==== Source information ====
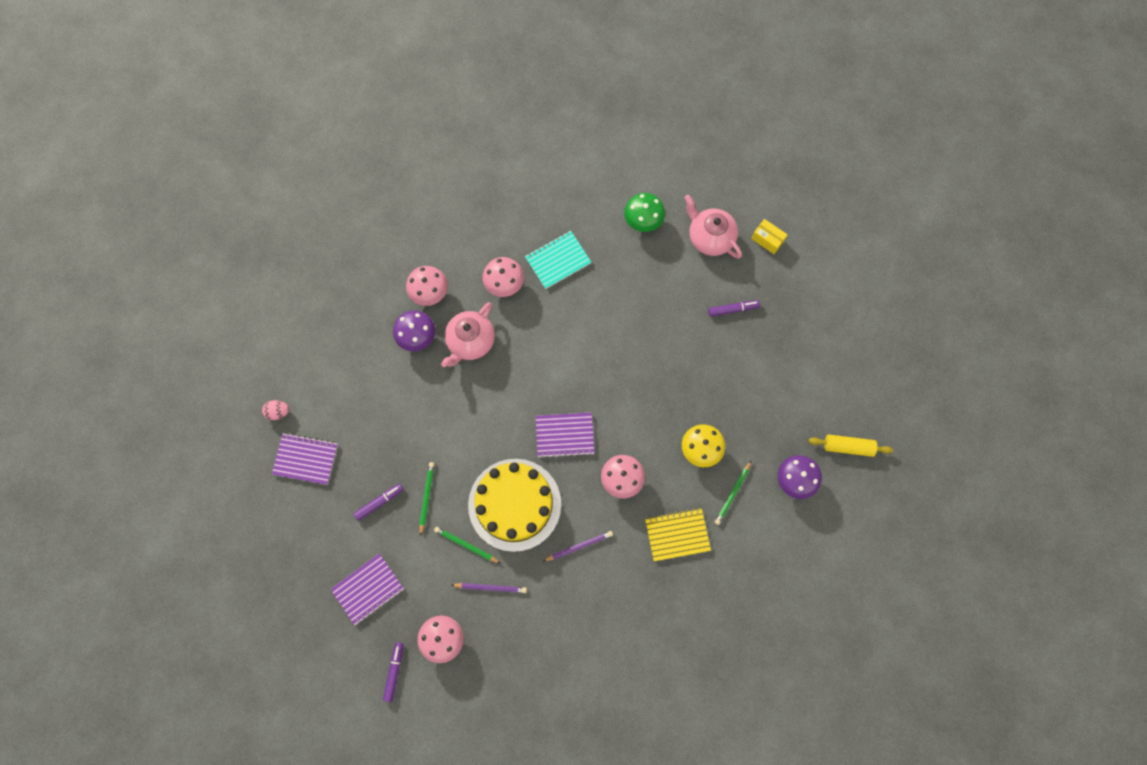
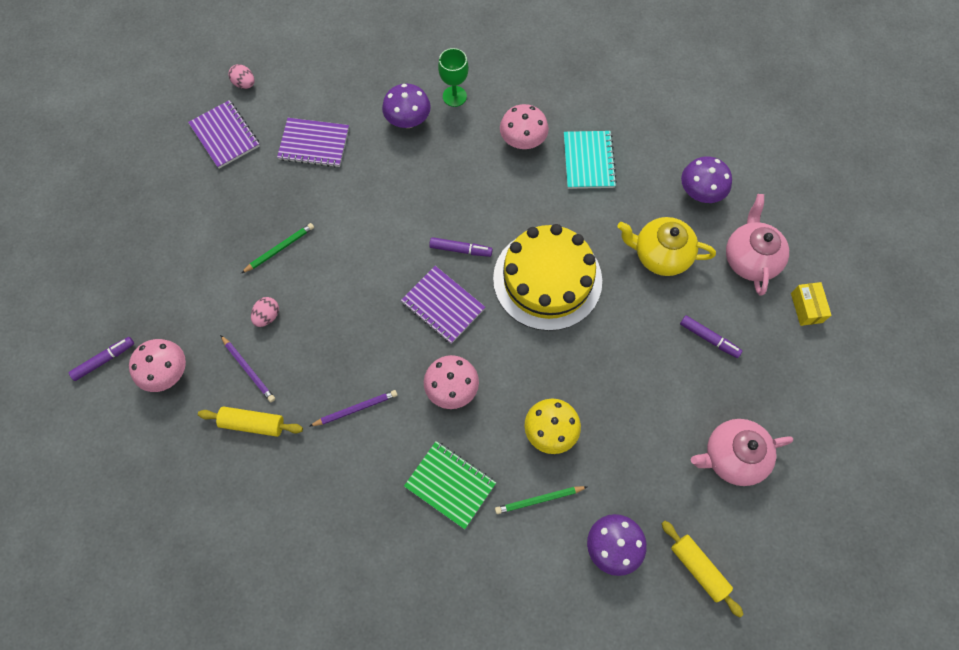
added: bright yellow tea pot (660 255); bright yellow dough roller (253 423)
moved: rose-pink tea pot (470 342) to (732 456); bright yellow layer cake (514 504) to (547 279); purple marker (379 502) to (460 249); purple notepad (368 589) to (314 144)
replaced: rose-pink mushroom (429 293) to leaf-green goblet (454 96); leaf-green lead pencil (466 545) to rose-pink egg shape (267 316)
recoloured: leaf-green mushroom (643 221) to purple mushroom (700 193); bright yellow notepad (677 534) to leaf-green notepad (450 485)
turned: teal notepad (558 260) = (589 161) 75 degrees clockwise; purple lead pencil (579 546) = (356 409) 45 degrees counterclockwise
====
**Work order:** Repeat the lines of the listing above verbatim, beginning at its first line and ending at the line containing "recoloured: leaf-green mushroom", which is included. Omit pictures.

**Expected answer:**
added: bright yellow tea pot (660 255); bright yellow dough roller (253 423)
moved: rose-pink tea pot (470 342) to (732 456); bright yellow layer cake (514 504) to (547 279); purple marker (379 502) to (460 249); purple notepad (368 589) to (314 144)
replaced: rose-pink mushroom (429 293) to leaf-green goblet (454 96); leaf-green lead pencil (466 545) to rose-pink egg shape (267 316)
recoloured: leaf-green mushroom (643 221) to purple mushroom (700 193); bright yellow notepad (677 534) to leaf-green notepad (450 485)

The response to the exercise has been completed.